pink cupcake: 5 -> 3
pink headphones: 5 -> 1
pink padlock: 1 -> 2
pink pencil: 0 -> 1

=====

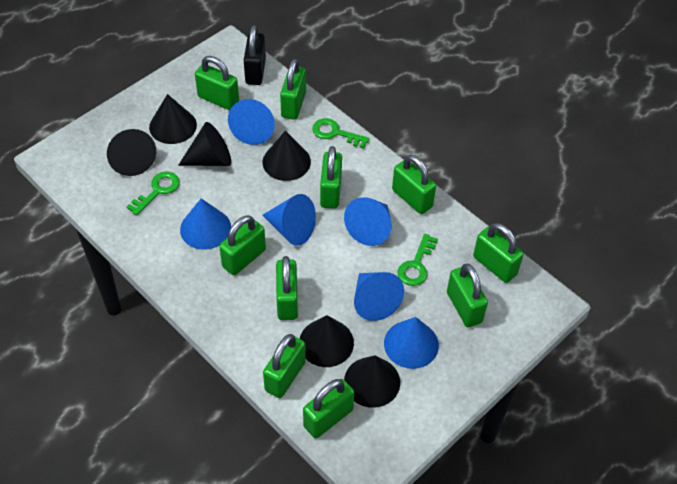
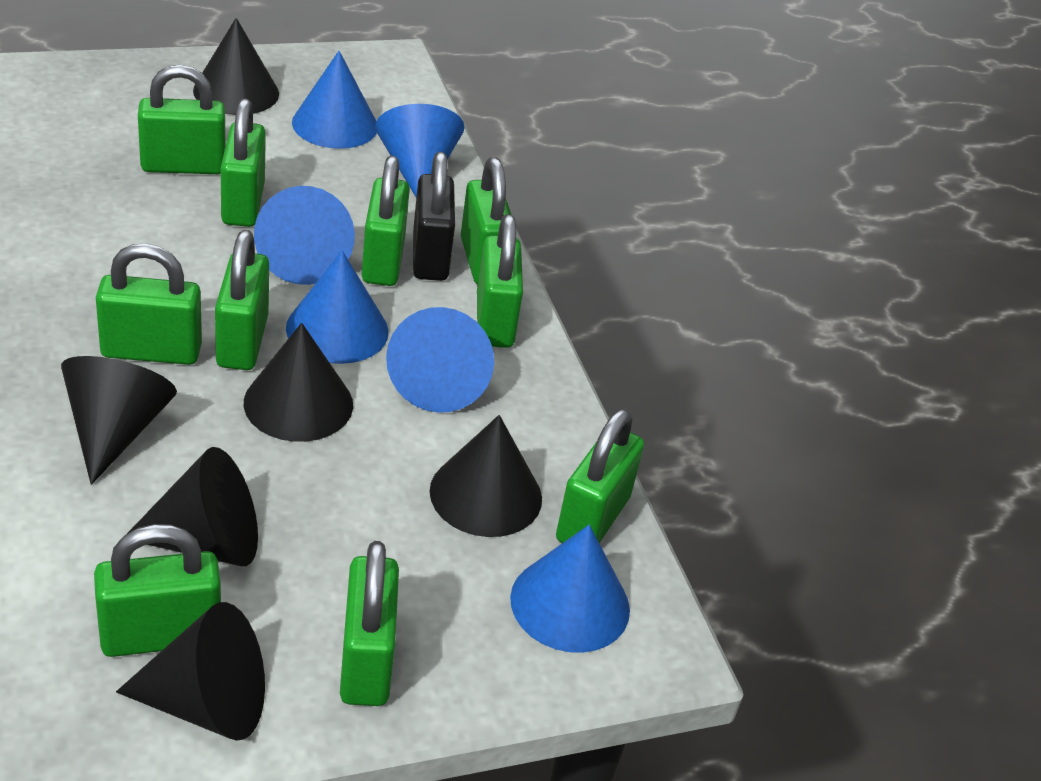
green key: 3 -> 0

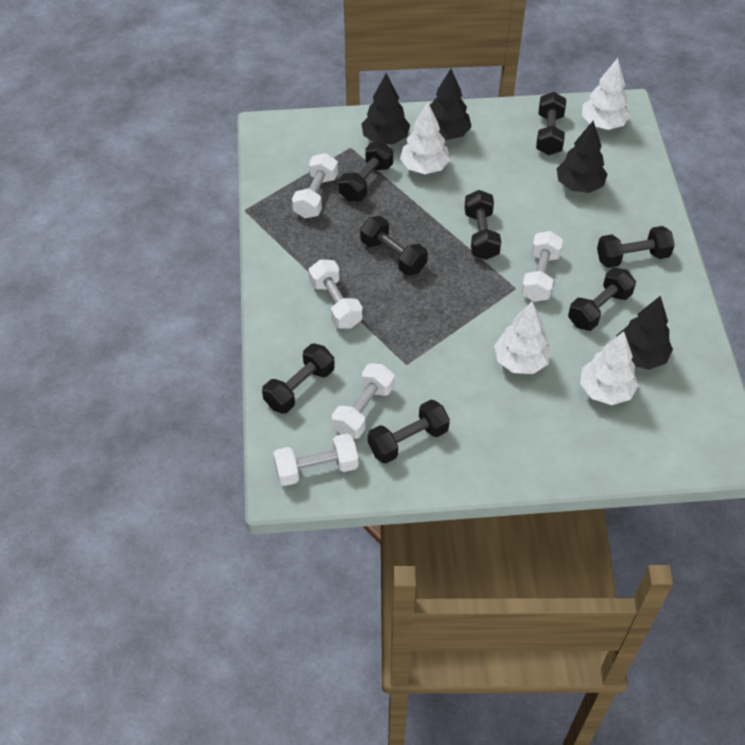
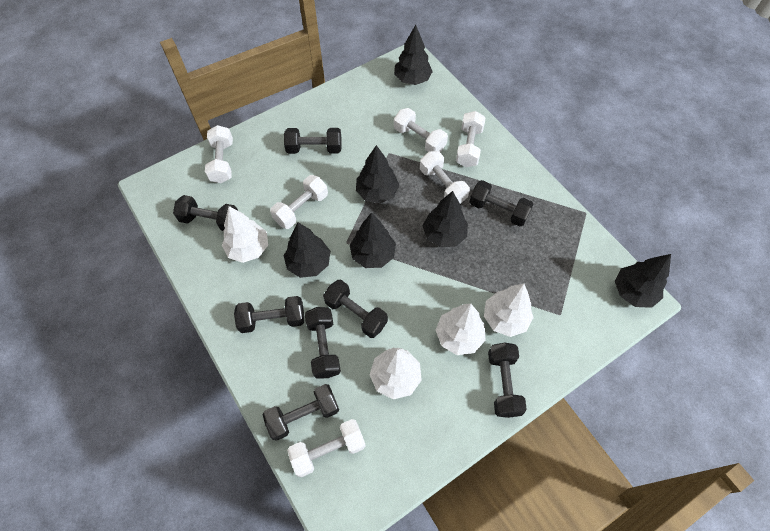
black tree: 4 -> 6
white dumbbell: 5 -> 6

=====

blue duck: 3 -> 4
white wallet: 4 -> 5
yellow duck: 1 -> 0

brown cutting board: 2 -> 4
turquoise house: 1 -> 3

=====

▶ **What you will do**:
Report every line containing the string "pink" in the material.

▶ **Response below**:
pink cupcake: 5 -> 3
pink headphones: 5 -> 1
pink padlock: 1 -> 2
pink pencil: 0 -> 1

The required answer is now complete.